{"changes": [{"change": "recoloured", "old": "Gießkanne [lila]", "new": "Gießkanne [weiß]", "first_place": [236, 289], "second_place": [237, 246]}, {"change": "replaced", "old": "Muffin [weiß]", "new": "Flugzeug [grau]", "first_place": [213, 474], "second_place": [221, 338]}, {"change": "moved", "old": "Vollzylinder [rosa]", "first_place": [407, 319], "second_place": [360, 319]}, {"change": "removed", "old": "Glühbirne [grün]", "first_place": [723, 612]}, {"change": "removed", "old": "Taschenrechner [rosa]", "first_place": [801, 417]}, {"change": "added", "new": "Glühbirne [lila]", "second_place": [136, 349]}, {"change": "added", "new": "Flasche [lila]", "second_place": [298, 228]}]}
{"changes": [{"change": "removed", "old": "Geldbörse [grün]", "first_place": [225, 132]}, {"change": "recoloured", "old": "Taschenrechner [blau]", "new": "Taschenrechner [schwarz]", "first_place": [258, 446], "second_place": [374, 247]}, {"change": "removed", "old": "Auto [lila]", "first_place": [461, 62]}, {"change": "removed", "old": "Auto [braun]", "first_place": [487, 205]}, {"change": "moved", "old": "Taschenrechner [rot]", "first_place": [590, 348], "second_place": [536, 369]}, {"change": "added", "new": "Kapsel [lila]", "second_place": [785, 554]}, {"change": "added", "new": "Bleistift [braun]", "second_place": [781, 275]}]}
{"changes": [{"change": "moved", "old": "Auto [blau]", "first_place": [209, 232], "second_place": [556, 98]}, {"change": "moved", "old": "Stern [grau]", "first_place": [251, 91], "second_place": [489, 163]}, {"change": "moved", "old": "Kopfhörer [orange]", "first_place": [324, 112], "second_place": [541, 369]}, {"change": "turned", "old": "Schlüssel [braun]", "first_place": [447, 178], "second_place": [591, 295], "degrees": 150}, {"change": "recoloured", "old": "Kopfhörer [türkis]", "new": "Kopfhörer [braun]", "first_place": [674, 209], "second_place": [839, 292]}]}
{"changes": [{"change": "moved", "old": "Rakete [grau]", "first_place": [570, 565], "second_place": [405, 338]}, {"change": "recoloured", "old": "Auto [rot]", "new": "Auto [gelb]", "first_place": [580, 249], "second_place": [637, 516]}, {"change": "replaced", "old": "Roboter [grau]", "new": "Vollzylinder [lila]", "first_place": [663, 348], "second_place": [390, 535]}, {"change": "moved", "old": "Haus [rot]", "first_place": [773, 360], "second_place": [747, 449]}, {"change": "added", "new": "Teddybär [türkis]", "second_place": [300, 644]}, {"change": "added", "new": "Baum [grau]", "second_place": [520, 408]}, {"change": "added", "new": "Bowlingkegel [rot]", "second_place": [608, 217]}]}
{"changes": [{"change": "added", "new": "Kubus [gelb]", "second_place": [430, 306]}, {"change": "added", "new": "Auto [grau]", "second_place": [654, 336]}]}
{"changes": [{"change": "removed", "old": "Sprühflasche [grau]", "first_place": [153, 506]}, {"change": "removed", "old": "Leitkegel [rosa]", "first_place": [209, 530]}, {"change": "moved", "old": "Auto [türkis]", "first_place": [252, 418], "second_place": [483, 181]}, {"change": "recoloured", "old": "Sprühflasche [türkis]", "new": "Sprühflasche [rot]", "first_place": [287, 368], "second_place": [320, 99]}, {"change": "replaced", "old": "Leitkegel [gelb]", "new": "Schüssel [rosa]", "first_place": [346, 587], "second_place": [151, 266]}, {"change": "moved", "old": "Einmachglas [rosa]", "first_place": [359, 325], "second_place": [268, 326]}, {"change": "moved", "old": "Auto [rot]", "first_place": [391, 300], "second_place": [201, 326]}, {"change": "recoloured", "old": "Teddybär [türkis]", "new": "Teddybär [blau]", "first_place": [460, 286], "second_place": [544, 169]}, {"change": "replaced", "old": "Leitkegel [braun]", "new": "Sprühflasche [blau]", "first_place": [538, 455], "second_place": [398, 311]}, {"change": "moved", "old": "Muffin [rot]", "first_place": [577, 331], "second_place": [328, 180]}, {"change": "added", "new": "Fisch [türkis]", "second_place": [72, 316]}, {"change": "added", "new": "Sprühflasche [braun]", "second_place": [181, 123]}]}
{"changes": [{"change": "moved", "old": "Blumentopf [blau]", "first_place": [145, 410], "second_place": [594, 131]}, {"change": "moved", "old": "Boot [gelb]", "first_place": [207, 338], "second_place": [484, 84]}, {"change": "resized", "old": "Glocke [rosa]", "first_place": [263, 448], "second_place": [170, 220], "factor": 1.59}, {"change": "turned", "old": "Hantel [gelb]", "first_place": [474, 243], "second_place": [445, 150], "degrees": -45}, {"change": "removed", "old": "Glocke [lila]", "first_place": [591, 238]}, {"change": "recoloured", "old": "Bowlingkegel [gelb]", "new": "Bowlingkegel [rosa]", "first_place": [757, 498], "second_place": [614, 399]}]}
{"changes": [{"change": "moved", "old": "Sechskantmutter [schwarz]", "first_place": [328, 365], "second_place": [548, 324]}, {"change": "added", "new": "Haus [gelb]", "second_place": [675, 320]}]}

## Task prompt
The reply should consist of all the records, repeated exactly.

## Reply to the task
{"changes": [{"change": "recoloured", "old": "Gießkanne [lila]", "new": "Gießkanne [weiß]", "first_place": [236, 289], "second_place": [237, 246]}, {"change": "replaced", "old": "Muffin [weiß]", "new": "Flugzeug [grau]", "first_place": [213, 474], "second_place": [221, 338]}, {"change": "moved", "old": "Vollzylinder [rosa]", "first_place": [407, 319], "second_place": [360, 319]}, {"change": "removed", "old": "Glühbirne [grün]", "first_place": [723, 612]}, {"change": "removed", "old": "Taschenrechner [rosa]", "first_place": [801, 417]}, {"change": "added", "new": "Glühbirne [lila]", "second_place": [136, 349]}, {"change": "added", "new": "Flasche [lila]", "second_place": [298, 228]}]}
{"changes": [{"change": "removed", "old": "Geldbörse [grün]", "first_place": [225, 132]}, {"change": "recoloured", "old": "Taschenrechner [blau]", "new": "Taschenrechner [schwarz]", "first_place": [258, 446], "second_place": [374, 247]}, {"change": "removed", "old": "Auto [lila]", "first_place": [461, 62]}, {"change": "removed", "old": "Auto [braun]", "first_place": [487, 205]}, {"change": "moved", "old": "Taschenrechner [rot]", "first_place": [590, 348], "second_place": [536, 369]}, {"change": "added", "new": "Kapsel [lila]", "second_place": [785, 554]}, {"change": "added", "new": "Bleistift [braun]", "second_place": [781, 275]}]}
{"changes": [{"change": "moved", "old": "Auto [blau]", "first_place": [209, 232], "second_place": [556, 98]}, {"change": "moved", "old": "Stern [grau]", "first_place": [251, 91], "second_place": [489, 163]}, {"change": "moved", "old": "Kopfhörer [orange]", "first_place": [324, 112], "second_place": [541, 369]}, {"change": "turned", "old": "Schlüssel [braun]", "first_place": [447, 178], "second_place": [591, 295], "degrees": 150}, {"change": "recoloured", "old": "Kopfhörer [türkis]", "new": "Kopfhörer [braun]", "first_place": [674, 209], "second_place": [839, 292]}]}
{"changes": [{"change": "moved", "old": "Rakete [grau]", "first_place": [570, 565], "second_place": [405, 338]}, {"change": "recoloured", "old": "Auto [rot]", "new": "Auto [gelb]", "first_place": [580, 249], "second_place": [637, 516]}, {"change": "replaced", "old": "Roboter [grau]", "new": "Vollzylinder [lila]", "first_place": [663, 348], "second_place": [390, 535]}, {"change": "moved", "old": "Haus [rot]", "first_place": [773, 360], "second_place": [747, 449]}, {"change": "added", "new": "Teddybär [türkis]", "second_place": [300, 644]}, {"change": "added", "new": "Baum [grau]", "second_place": [520, 408]}, {"change": "added", "new": "Bowlingkegel [rot]", "second_place": [608, 217]}]}
{"changes": [{"change": "added", "new": "Kubus [gelb]", "second_place": [430, 306]}, {"change": "added", "new": "Auto [grau]", "second_place": [654, 336]}]}
{"changes": [{"change": "removed", "old": "Sprühflasche [grau]", "first_place": [153, 506]}, {"change": "removed", "old": "Leitkegel [rosa]", "first_place": [209, 530]}, {"change": "moved", "old": "Auto [türkis]", "first_place": [252, 418], "second_place": [483, 181]}, {"change": "recoloured", "old": "Sprühflasche [türkis]", "new": "Sprühflasche [rot]", "first_place": [287, 368], "second_place": [320, 99]}, {"change": "replaced", "old": "Leitkegel [gelb]", "new": "Schüssel [rosa]", "first_place": [346, 587], "second_place": [151, 266]}, {"change": "moved", "old": "Einmachglas [rosa]", "first_place": [359, 325], "second_place": [268, 326]}, {"change": "moved", "old": "Auto [rot]", "first_place": [391, 300], "second_place": [201, 326]}, {"change": "recoloured", "old": "Teddybär [türkis]", "new": "Teddybär [blau]", "first_place": [460, 286], "second_place": [544, 169]}, {"change": "replaced", "old": "Leitkegel [braun]", "new": "Sprühflasche [blau]", "first_place": [538, 455], "second_place": [398, 311]}, {"change": "moved", "old": "Muffin [rot]", "first_place": [577, 331], "second_place": [328, 180]}, {"change": "added", "new": "Fisch [türkis]", "second_place": [72, 316]}, {"change": "added", "new": "Sprühflasche [braun]", "second_place": [181, 123]}]}
{"changes": [{"change": "moved", "old": "Blumentopf [blau]", "first_place": [145, 410], "second_place": [594, 131]}, {"change": "moved", "old": "Boot [gelb]", "first_place": [207, 338], "second_place": [484, 84]}, {"change": "resized", "old": "Glocke [rosa]", "first_place": [263, 448], "second_place": [170, 220], "factor": 1.59}, {"change": "turned", "old": "Hantel [gelb]", "first_place": [474, 243], "second_place": [445, 150], "degrees": -45}, {"change": "removed", "old": "Glocke [lila]", "first_place": [591, 238]}, {"change": "recoloured", "old": "Bowlingkegel [gelb]", "new": "Bowlingkegel [rosa]", "first_place": [757, 498], "second_place": [614, 399]}]}
{"changes": [{"change": "moved", "old": "Sechskantmutter [schwarz]", "first_place": [328, 365], "second_place": [548, 324]}, {"change": "added", "new": "Haus [gelb]", "second_place": [675, 320]}]}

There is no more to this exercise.